:: Your goal ::
In the entries that follow, find every line containing "none" and copy it.

:: Records for processing ::
********

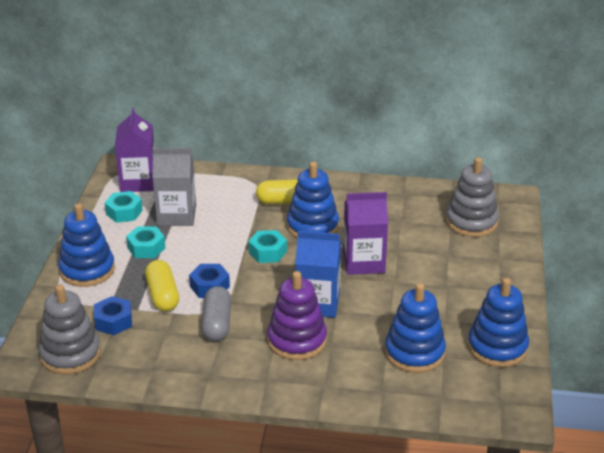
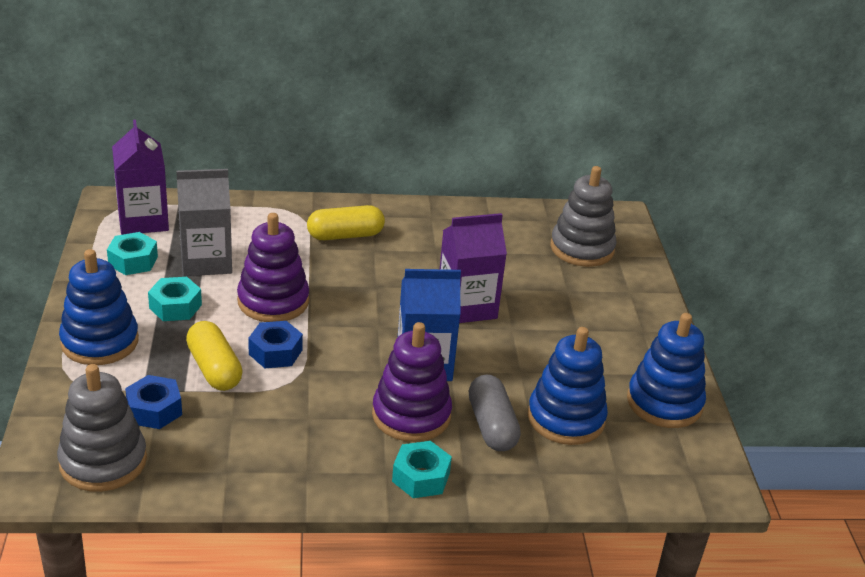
camera: 15 degrees left, 0 degrees up
(216, 323) = (298, 401): grey capsule -> grey capsule (491, 426)
(218, 248) = (273, 301): none -> purple stacking toy
(267, 252) = (340, 302): turquoise nut -> turquoise nut (421, 477)
(312, 226) = (388, 265): blue stacking toy -> none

********

:: Reply ::
(218, 248) = (273, 301): none -> purple stacking toy
(312, 226) = (388, 265): blue stacking toy -> none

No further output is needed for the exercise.